EXERCISE
Return all of the data exactly as written, without the pictures.

EXCERPTED DATA

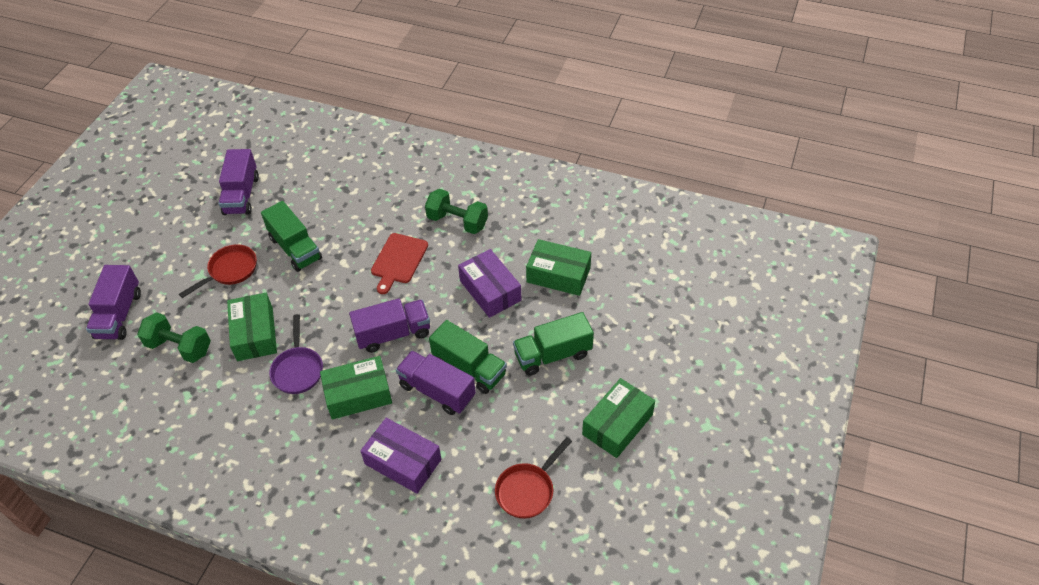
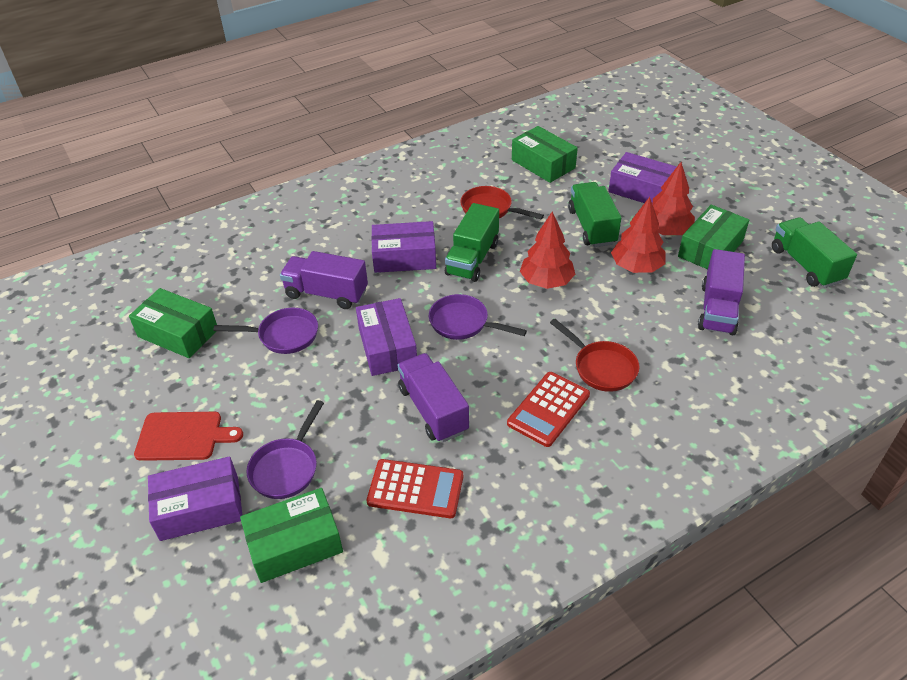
green dumbbell: 2 -> 0
purple box: 2 -> 4
purple pan: 1 -> 3
purple truck: 4 -> 3
red calculator: 0 -> 2
red tree: 0 -> 3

ANSWER TO THE EXERCISE
green dumbbell: 2 -> 0
purple box: 2 -> 4
purple pan: 1 -> 3
purple truck: 4 -> 3
red calculator: 0 -> 2
red tree: 0 -> 3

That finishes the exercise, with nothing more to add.